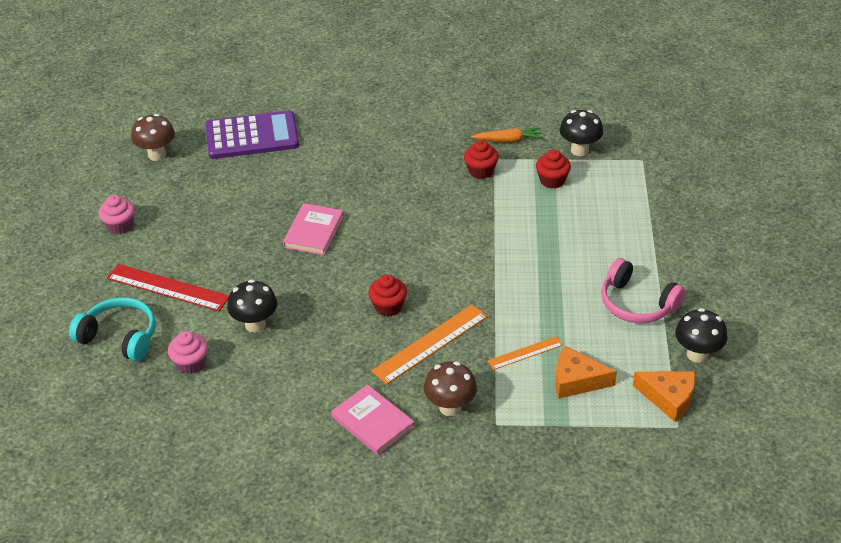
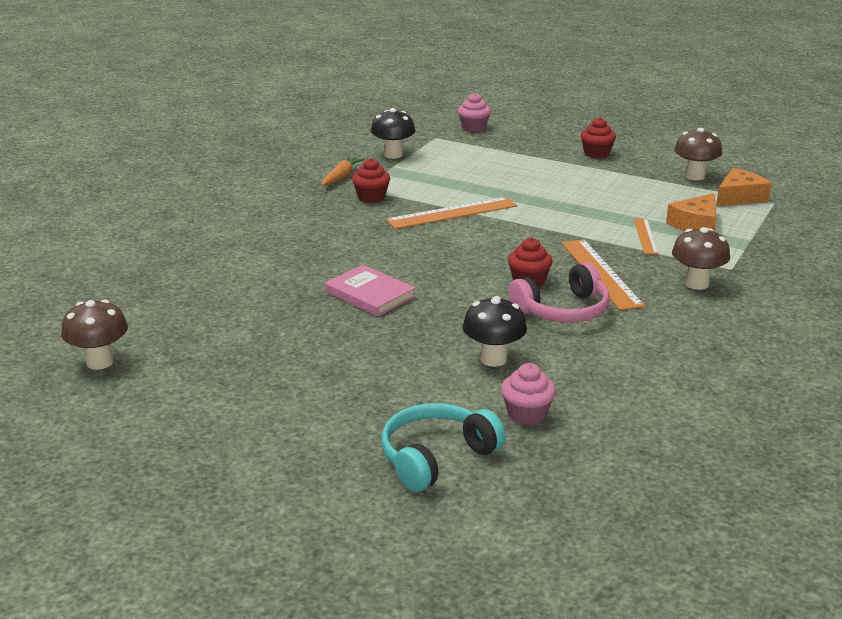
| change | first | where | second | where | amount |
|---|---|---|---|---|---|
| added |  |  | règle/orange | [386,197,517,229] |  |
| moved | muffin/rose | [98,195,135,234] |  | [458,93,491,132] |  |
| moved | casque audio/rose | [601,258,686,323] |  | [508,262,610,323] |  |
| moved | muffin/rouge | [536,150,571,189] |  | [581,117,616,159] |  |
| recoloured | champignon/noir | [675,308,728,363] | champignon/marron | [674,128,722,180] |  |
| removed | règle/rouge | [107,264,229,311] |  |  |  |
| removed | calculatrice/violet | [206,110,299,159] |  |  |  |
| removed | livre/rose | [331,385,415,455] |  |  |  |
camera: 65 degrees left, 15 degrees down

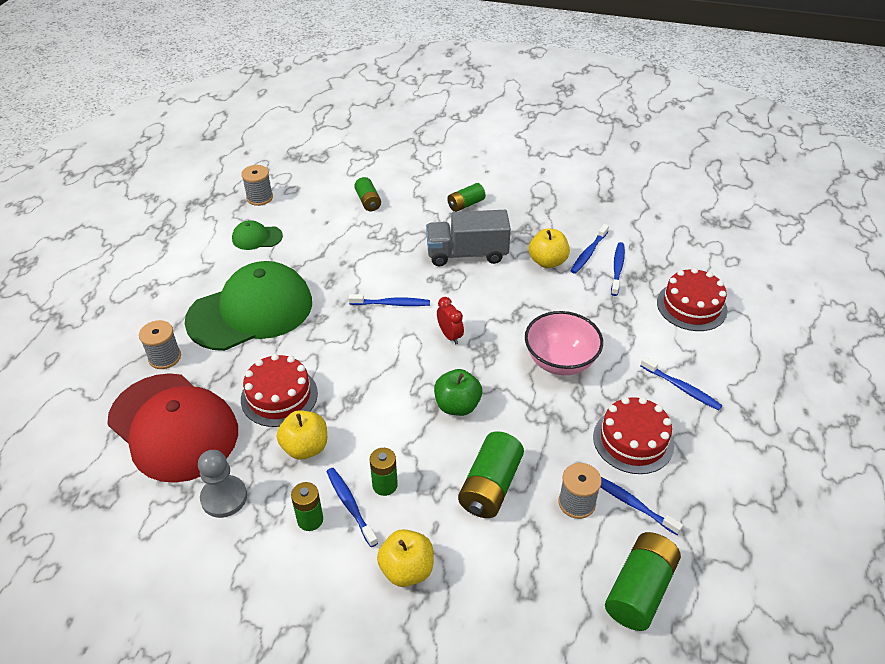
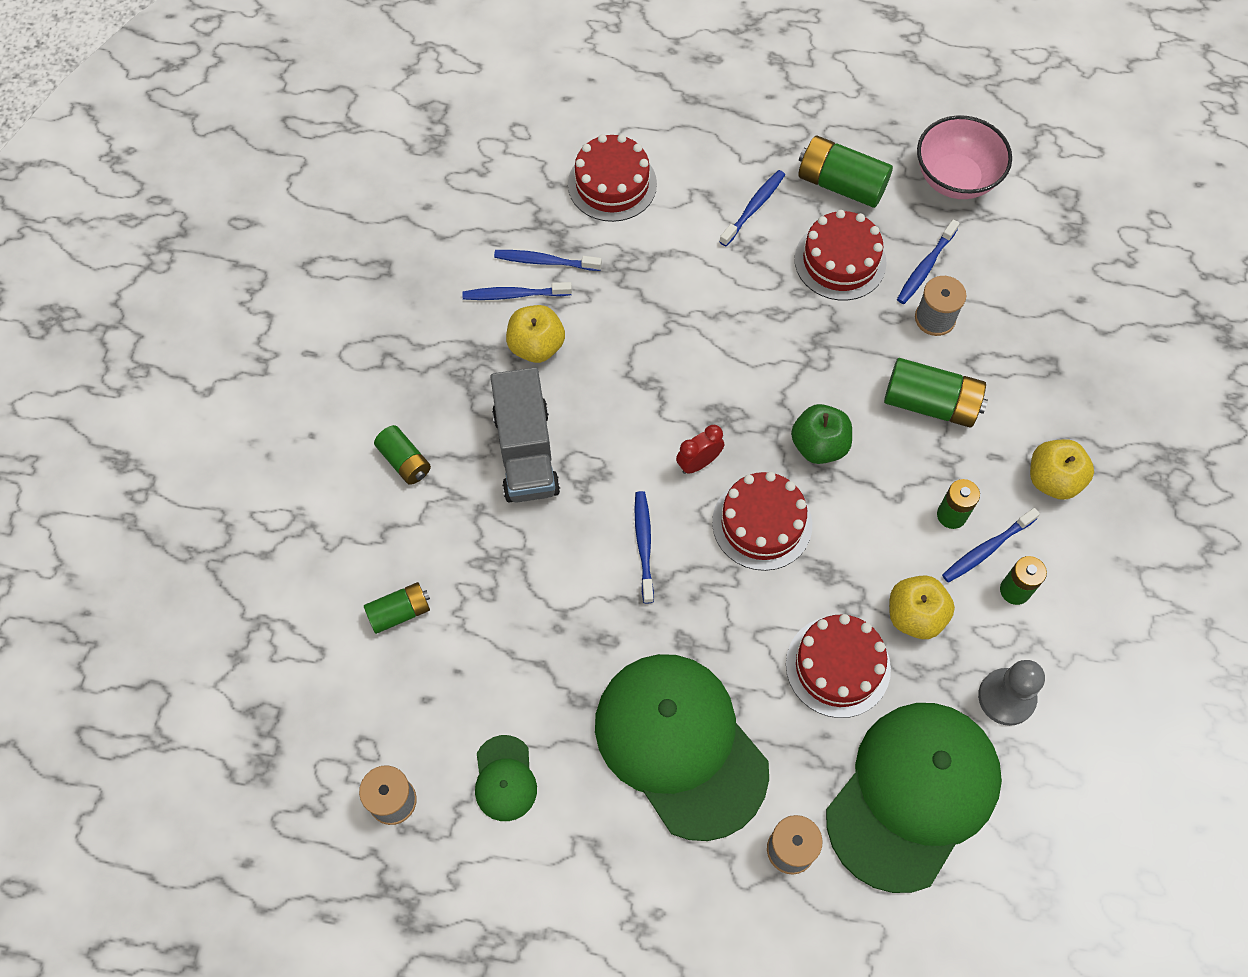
| change | first | where | second | where | amount |
|---|---|---|---|---|---|
| turned | brosse à dents/bleu | [571,224,609,274] |  | [462,282,572,300] | 150 degrees clockwise |
| added |  |  | gâteau/rouge | [712,472,812,571] |  |
| moved | pile/vert | [605,532,681,631] |  | [798,136,893,208] |  |
| recoloured | casquette/rouge | [107,373,238,483] | casquette/vert | [826,703,1002,893] |  |
| moved | bol/rose | [525,311,603,375] |  | [917,115,1012,199] |  |
camera: 95 degrees left, 20 degrees up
==============================
■ **YOUR GOAL**: Each line above that has the word "règle" should be copied.

■ **ANSWER FOR THIS EXERCISE**:
| added |  |  | règle/orange | [386,197,517,229] |  |
| removed | règle/rouge | [107,264,229,311] |  |  |  |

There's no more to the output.